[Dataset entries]
····················

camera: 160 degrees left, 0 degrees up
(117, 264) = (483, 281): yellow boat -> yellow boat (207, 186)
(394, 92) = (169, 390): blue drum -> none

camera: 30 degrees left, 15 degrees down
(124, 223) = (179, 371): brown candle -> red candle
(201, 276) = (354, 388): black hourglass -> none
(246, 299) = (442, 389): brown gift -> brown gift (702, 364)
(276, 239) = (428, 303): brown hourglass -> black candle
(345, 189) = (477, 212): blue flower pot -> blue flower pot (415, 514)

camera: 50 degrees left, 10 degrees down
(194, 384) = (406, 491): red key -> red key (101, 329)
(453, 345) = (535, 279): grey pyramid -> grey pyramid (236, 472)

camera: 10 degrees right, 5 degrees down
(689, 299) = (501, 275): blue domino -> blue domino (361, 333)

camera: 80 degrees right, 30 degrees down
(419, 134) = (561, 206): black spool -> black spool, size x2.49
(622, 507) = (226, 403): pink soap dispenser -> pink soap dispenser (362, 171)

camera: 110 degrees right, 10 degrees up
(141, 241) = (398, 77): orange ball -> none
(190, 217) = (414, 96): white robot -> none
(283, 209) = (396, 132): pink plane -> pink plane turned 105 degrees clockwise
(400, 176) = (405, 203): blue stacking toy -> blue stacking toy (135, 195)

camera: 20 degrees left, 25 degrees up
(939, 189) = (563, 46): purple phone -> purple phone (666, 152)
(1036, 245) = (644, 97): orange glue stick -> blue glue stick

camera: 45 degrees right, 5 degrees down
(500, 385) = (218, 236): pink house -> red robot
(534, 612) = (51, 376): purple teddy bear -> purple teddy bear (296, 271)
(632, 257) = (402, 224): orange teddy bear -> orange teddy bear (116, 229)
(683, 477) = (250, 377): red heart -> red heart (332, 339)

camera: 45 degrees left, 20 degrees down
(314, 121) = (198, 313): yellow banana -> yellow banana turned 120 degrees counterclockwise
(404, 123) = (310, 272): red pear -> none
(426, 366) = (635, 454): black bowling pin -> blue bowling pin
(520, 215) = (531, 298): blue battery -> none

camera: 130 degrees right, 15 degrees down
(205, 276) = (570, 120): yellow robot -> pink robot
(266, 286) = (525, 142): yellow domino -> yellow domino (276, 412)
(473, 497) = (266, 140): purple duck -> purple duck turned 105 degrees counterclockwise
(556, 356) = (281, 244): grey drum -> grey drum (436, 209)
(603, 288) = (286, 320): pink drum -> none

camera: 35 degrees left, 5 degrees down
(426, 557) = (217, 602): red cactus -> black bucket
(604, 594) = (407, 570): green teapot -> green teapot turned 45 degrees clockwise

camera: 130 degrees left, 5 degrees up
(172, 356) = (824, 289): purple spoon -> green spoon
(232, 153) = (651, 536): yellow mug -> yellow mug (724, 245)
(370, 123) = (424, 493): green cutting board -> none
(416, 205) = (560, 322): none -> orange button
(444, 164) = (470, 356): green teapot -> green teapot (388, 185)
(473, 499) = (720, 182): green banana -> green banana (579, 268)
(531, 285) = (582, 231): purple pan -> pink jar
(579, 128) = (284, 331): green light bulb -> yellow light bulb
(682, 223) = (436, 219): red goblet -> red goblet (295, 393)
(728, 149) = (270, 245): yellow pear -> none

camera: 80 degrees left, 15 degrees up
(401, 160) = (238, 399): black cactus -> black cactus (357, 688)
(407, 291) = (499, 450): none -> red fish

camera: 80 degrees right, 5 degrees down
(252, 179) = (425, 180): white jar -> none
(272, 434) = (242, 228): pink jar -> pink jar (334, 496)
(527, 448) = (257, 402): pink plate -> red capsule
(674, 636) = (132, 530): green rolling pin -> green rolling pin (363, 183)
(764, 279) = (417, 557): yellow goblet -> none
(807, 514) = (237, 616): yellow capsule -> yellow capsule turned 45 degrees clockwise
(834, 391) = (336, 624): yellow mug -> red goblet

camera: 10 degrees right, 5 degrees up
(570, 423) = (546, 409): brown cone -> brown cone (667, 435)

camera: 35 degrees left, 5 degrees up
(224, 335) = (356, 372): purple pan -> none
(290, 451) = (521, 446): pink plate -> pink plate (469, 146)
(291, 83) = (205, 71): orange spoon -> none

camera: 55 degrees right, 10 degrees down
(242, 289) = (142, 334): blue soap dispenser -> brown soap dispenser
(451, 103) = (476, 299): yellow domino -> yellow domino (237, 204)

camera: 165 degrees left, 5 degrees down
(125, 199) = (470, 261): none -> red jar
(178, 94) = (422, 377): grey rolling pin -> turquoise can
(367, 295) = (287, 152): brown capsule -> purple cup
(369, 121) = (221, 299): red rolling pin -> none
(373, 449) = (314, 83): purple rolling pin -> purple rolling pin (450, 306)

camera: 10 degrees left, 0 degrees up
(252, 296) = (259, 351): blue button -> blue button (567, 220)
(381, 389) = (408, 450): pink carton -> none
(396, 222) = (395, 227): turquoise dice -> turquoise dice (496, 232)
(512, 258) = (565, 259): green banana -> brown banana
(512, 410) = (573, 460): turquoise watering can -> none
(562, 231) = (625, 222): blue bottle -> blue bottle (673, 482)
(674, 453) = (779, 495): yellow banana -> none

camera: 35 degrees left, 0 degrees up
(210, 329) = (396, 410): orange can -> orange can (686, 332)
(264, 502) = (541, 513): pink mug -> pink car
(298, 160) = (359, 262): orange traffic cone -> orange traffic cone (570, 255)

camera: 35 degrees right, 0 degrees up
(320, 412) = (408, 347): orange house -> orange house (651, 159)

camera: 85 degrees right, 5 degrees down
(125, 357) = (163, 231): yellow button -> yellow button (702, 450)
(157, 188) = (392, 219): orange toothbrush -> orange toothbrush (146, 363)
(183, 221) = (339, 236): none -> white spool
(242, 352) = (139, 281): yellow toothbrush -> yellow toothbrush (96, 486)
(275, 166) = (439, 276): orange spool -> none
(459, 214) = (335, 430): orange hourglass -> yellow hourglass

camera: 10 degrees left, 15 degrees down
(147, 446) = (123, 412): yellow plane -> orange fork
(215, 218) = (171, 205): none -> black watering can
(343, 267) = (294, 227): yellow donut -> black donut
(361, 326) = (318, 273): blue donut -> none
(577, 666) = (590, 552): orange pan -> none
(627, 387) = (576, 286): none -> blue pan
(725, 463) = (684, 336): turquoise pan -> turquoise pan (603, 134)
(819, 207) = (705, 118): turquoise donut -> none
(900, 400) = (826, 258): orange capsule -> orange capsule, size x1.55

····················

**YOUR TASK:** Quote the records from their first line to the line with "(201, 276) = (354, 388): black", inclusive, without adding or dropping anything.

**RESPONSE TO THIS EXERCISE:**
camera: 160 degrees left, 0 degrees up
(117, 264) = (483, 281): yellow boat -> yellow boat (207, 186)
(394, 92) = (169, 390): blue drum -> none

camera: 30 degrees left, 15 degrees down
(124, 223) = (179, 371): brown candle -> red candle
(201, 276) = (354, 388): black hourglass -> none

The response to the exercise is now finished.